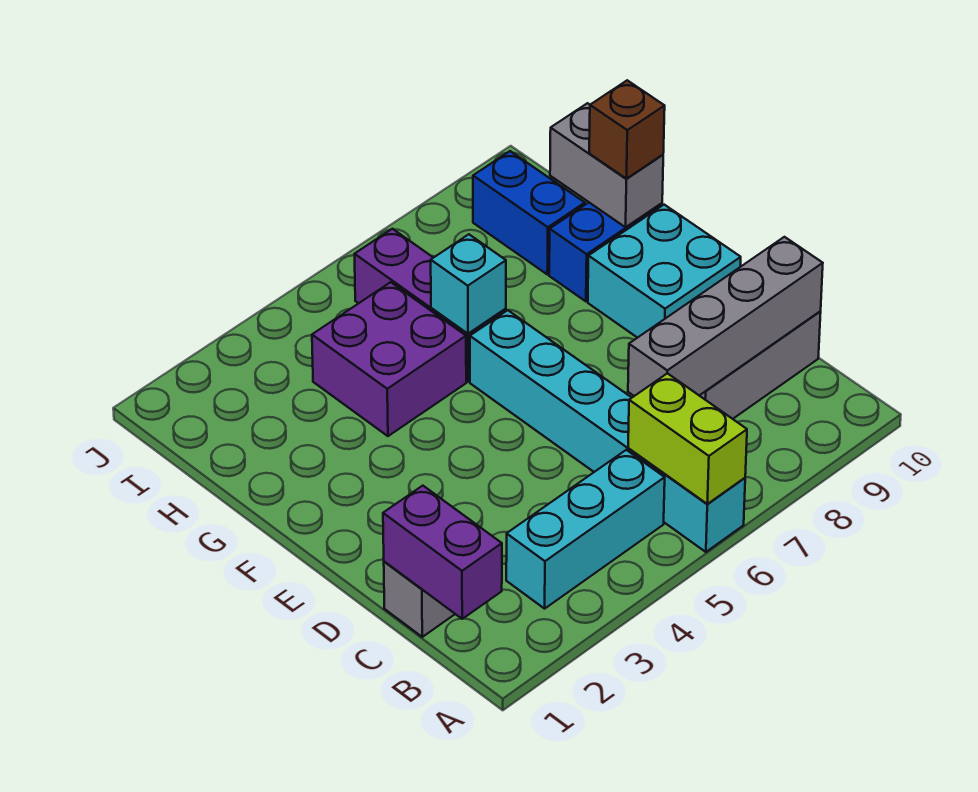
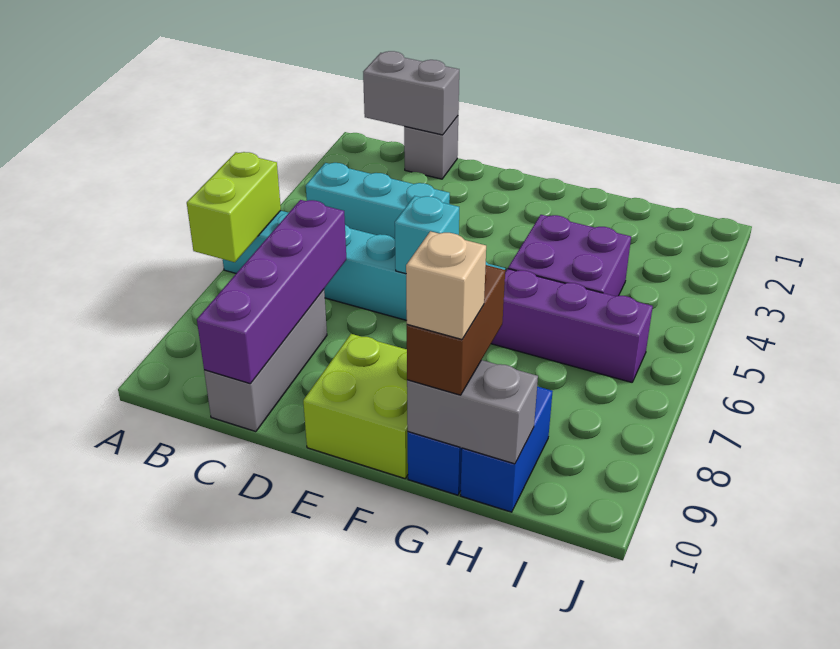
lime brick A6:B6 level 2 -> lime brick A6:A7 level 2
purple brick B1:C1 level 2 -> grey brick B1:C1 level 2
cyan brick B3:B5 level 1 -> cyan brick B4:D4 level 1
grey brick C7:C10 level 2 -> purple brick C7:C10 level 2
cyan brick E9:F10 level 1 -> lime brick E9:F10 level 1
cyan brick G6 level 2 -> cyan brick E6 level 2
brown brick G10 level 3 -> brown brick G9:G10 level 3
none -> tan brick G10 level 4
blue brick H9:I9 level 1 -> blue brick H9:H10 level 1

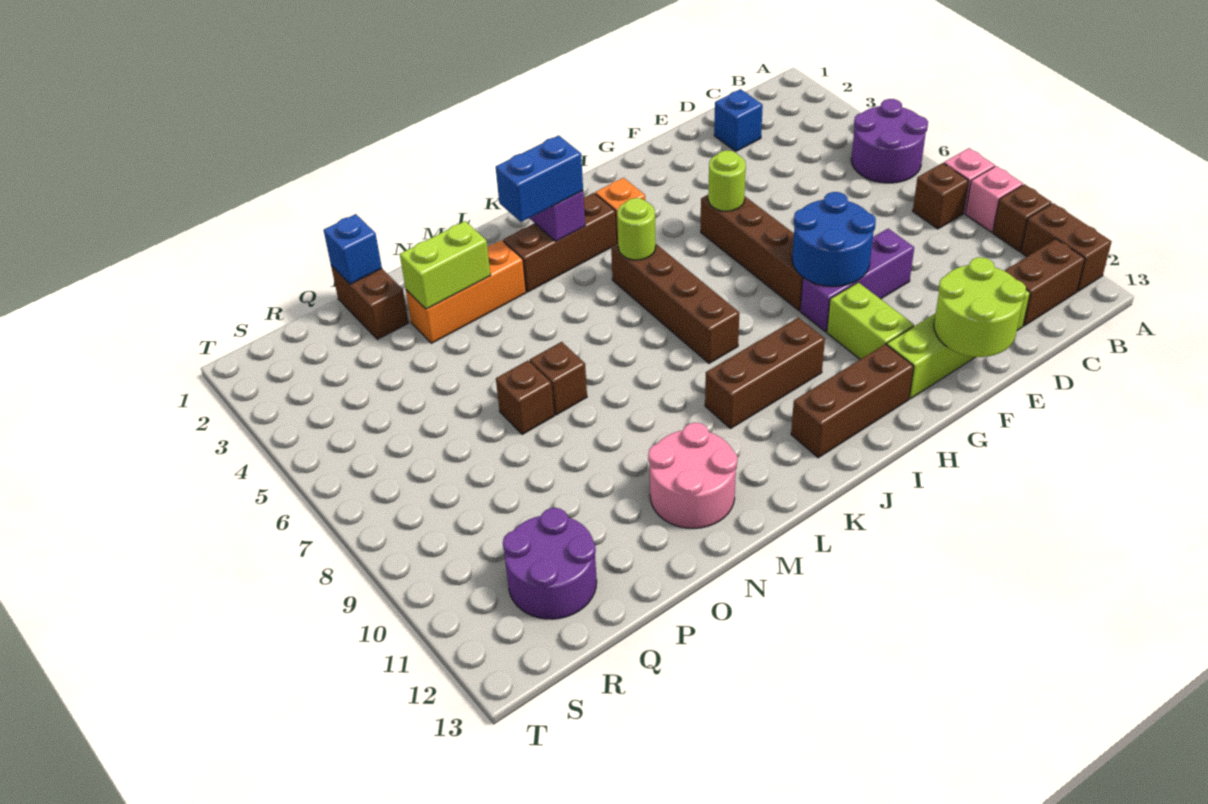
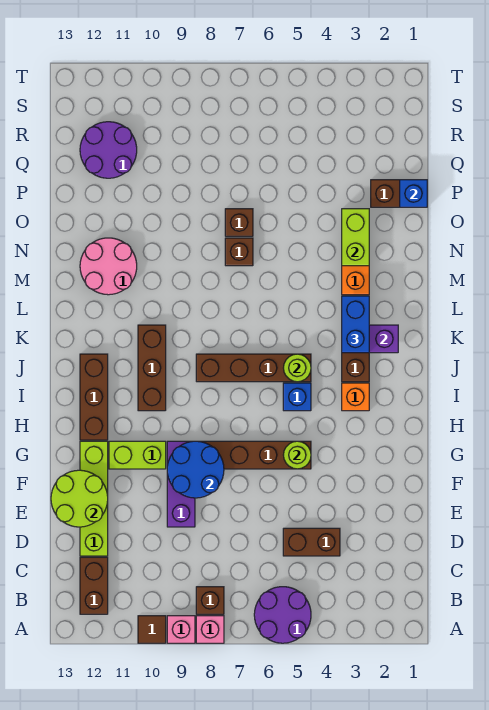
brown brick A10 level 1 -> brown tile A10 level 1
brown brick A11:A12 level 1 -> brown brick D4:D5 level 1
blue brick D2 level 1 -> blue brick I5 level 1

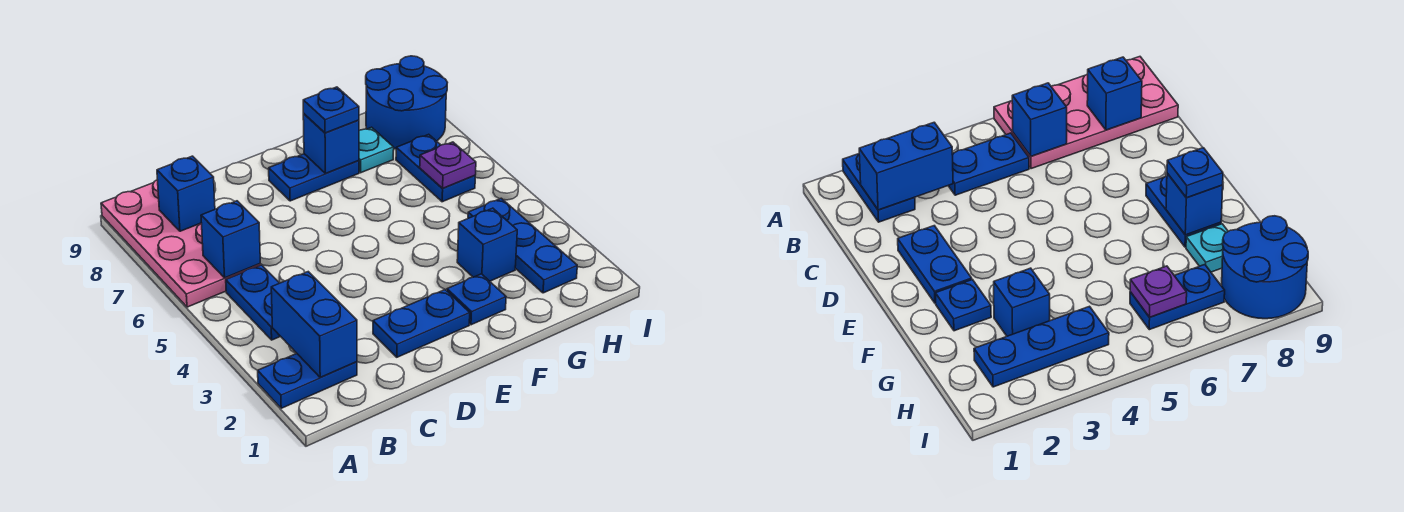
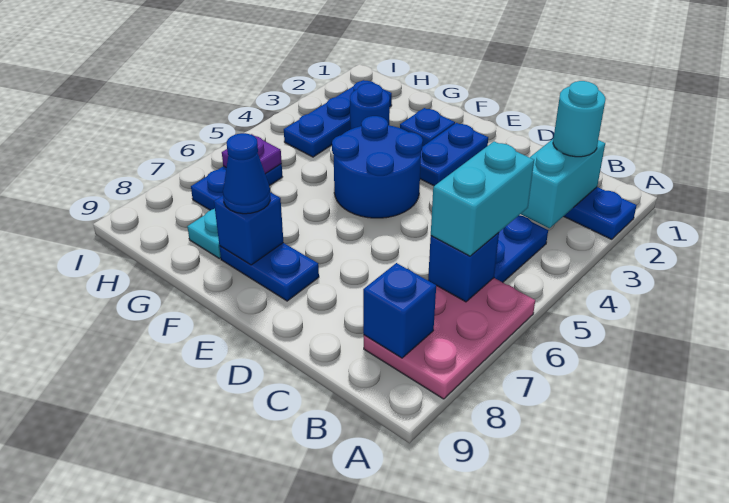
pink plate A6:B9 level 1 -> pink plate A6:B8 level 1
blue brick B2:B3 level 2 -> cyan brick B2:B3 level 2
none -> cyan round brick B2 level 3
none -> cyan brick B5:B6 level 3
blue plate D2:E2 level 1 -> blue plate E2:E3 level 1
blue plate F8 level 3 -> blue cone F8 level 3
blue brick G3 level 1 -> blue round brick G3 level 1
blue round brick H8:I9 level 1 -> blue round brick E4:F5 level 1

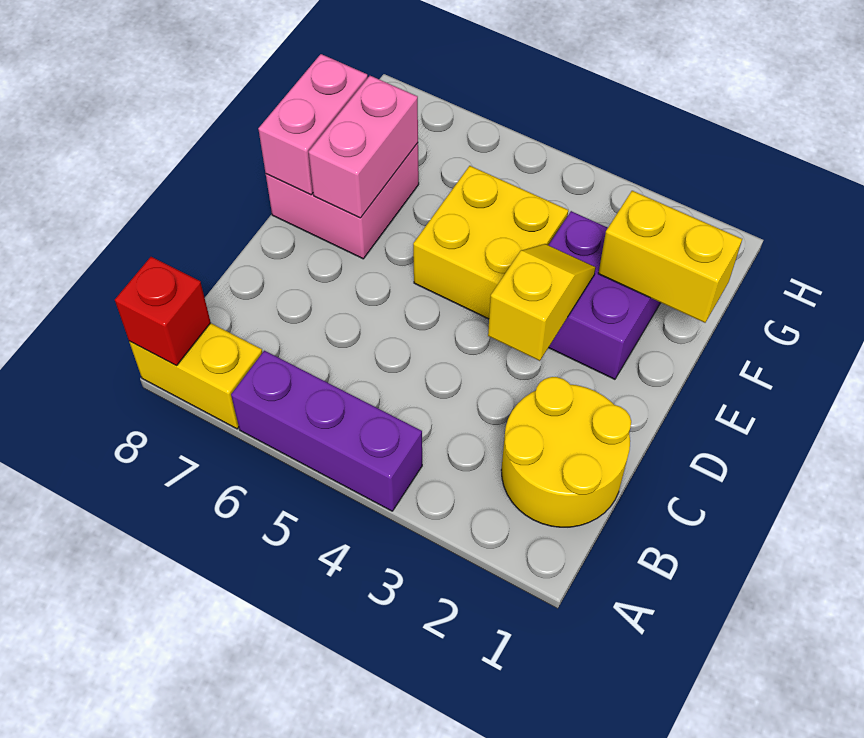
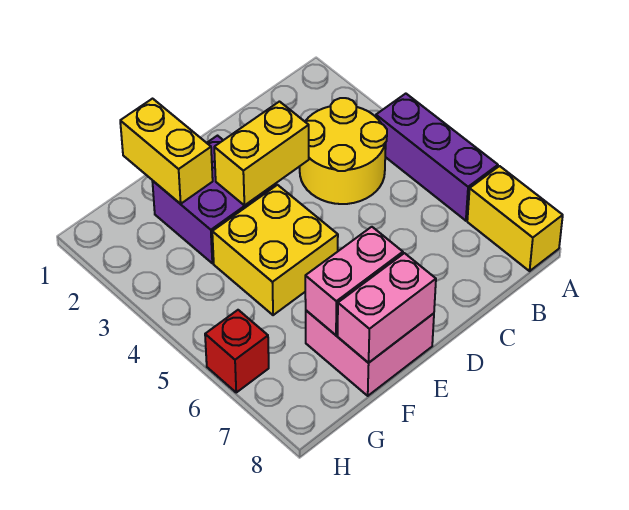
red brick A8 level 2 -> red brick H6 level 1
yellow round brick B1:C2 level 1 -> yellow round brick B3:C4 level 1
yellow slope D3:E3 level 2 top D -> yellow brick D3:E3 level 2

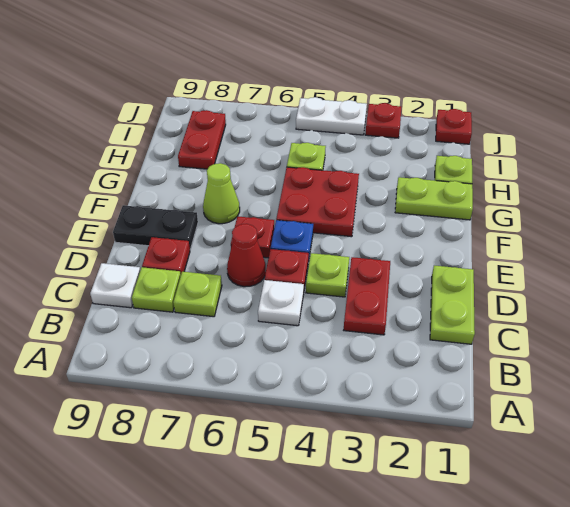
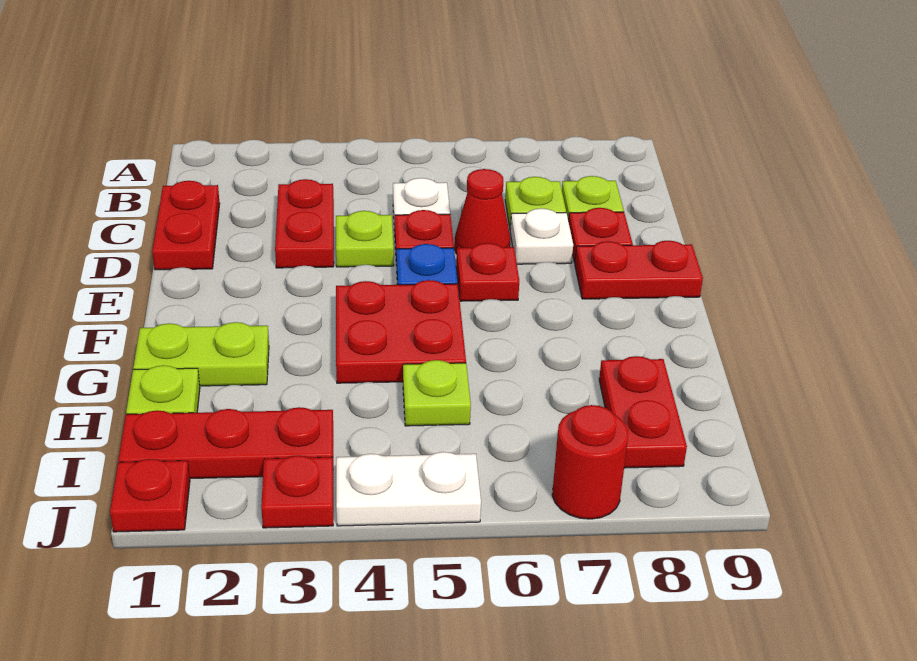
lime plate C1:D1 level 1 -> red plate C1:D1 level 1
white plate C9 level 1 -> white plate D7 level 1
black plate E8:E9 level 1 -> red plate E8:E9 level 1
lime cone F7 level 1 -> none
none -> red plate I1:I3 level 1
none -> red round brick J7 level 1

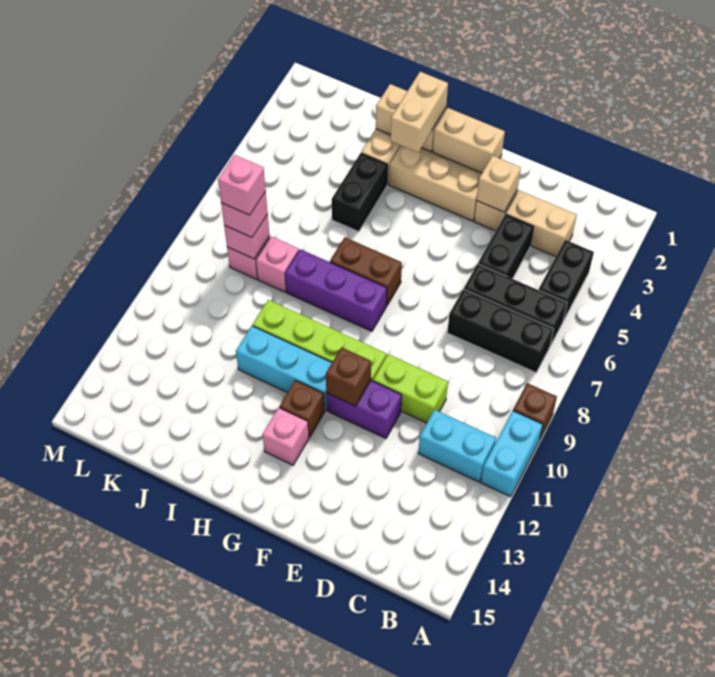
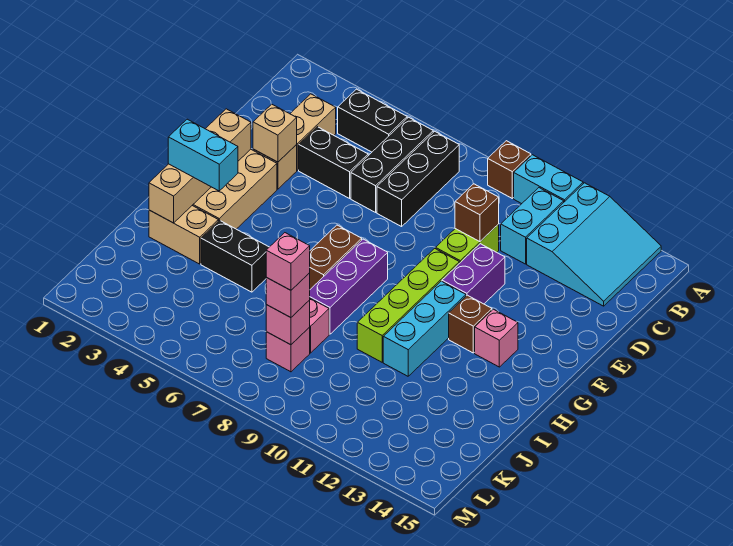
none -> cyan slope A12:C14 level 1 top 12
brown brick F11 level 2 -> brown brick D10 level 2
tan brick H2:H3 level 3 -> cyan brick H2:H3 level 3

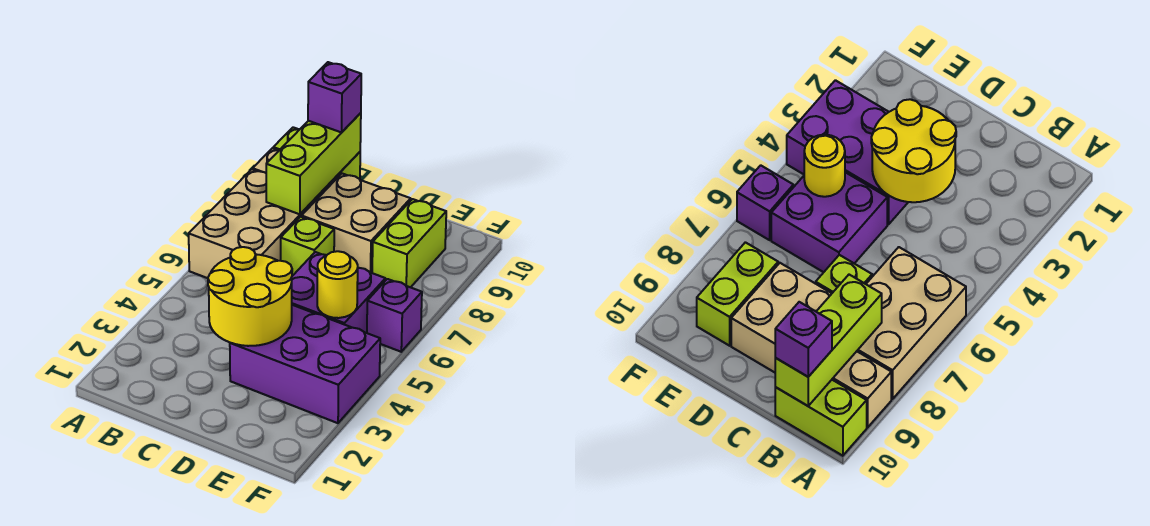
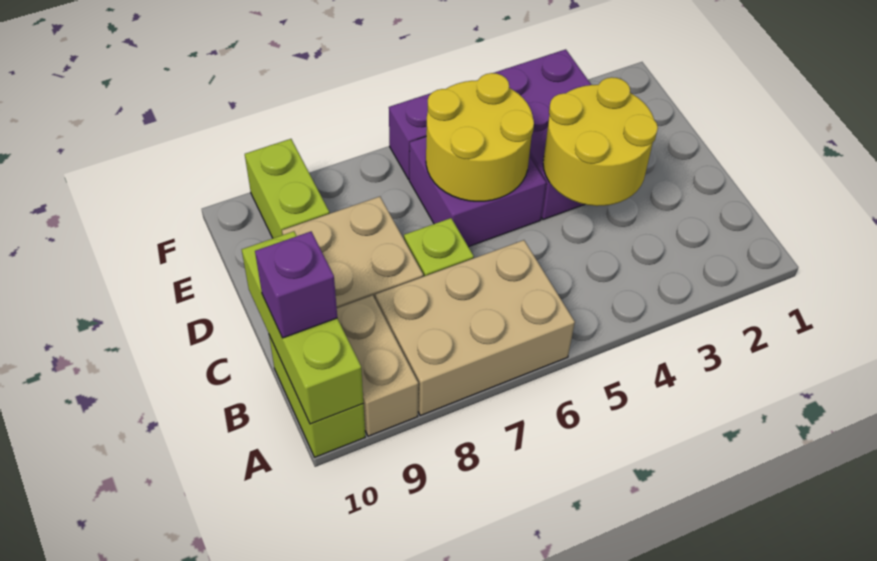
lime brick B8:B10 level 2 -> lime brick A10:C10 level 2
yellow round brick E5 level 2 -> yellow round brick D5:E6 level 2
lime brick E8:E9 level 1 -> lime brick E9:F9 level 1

[What is expected]:
Determine the number of lines in the listing that contain the string "yellow". Write that number and nothing else.

[Result]:
3